Set down a word-for-word copy of the data below, limited to the lines from the first through the line with "(391, 328) = (499, 264): none -> orange fork".
[Data section — start]
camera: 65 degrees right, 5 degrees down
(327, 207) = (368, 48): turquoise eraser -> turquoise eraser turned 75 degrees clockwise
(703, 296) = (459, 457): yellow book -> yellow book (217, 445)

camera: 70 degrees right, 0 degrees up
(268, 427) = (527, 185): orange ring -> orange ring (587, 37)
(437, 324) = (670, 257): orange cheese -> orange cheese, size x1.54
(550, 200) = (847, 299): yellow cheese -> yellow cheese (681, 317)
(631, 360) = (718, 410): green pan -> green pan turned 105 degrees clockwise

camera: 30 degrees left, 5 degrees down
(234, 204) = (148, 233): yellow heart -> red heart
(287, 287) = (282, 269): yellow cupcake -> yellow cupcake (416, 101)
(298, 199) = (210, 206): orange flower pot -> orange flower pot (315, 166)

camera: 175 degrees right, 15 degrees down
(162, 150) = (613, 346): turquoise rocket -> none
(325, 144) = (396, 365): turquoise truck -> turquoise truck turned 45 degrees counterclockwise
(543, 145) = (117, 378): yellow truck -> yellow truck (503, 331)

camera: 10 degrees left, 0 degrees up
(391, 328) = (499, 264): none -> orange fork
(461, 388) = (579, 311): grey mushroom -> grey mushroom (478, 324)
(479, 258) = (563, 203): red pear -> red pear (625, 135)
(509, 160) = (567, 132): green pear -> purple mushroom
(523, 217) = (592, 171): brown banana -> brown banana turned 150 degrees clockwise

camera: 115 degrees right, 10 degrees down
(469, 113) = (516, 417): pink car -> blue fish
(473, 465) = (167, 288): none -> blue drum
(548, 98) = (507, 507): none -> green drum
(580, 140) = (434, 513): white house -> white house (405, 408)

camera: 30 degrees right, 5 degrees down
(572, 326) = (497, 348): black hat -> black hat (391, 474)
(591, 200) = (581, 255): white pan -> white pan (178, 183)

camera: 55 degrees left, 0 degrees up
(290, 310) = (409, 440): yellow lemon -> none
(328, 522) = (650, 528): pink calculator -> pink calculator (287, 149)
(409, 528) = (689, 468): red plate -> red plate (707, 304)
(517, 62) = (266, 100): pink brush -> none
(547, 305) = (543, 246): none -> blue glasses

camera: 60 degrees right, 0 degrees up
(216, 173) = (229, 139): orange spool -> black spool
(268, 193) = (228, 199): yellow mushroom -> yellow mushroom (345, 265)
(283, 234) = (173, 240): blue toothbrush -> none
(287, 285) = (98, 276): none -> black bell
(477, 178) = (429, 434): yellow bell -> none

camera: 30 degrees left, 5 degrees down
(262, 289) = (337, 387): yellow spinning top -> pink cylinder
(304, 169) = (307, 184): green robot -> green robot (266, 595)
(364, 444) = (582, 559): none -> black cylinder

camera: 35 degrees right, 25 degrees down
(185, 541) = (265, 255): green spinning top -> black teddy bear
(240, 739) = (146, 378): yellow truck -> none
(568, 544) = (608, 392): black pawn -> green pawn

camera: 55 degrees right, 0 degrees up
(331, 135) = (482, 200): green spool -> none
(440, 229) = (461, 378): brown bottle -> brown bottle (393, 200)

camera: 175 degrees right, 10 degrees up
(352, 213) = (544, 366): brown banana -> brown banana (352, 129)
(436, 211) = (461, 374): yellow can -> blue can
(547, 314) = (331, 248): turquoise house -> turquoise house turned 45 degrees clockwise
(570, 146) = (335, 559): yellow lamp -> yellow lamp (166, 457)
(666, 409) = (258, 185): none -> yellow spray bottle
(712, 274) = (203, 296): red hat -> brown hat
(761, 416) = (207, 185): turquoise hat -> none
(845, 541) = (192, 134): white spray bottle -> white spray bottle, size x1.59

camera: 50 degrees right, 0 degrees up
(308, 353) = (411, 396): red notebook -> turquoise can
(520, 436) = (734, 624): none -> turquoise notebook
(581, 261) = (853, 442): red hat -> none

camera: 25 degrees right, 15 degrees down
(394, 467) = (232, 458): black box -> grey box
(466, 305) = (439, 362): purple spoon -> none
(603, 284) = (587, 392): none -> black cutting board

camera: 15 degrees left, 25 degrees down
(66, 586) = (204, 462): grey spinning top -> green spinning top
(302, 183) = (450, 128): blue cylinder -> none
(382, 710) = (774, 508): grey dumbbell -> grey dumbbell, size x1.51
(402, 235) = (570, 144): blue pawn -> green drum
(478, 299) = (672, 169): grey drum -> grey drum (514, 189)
[Data section — finish]
Reply:
camera: 65 degrees right, 5 degrees down
(327, 207) = (368, 48): turquoise eraser -> turquoise eraser turned 75 degrees clockwise
(703, 296) = (459, 457): yellow book -> yellow book (217, 445)

camera: 70 degrees right, 0 degrees up
(268, 427) = (527, 185): orange ring -> orange ring (587, 37)
(437, 324) = (670, 257): orange cheese -> orange cheese, size x1.54
(550, 200) = (847, 299): yellow cheese -> yellow cheese (681, 317)
(631, 360) = (718, 410): green pan -> green pan turned 105 degrees clockwise

camera: 30 degrees left, 5 degrees down
(234, 204) = (148, 233): yellow heart -> red heart
(287, 287) = (282, 269): yellow cupcake -> yellow cupcake (416, 101)
(298, 199) = (210, 206): orange flower pot -> orange flower pot (315, 166)

camera: 175 degrees right, 15 degrees down
(162, 150) = (613, 346): turquoise rocket -> none
(325, 144) = (396, 365): turquoise truck -> turquoise truck turned 45 degrees counterclockwise
(543, 145) = (117, 378): yellow truck -> yellow truck (503, 331)

camera: 10 degrees left, 0 degrees up
(391, 328) = (499, 264): none -> orange fork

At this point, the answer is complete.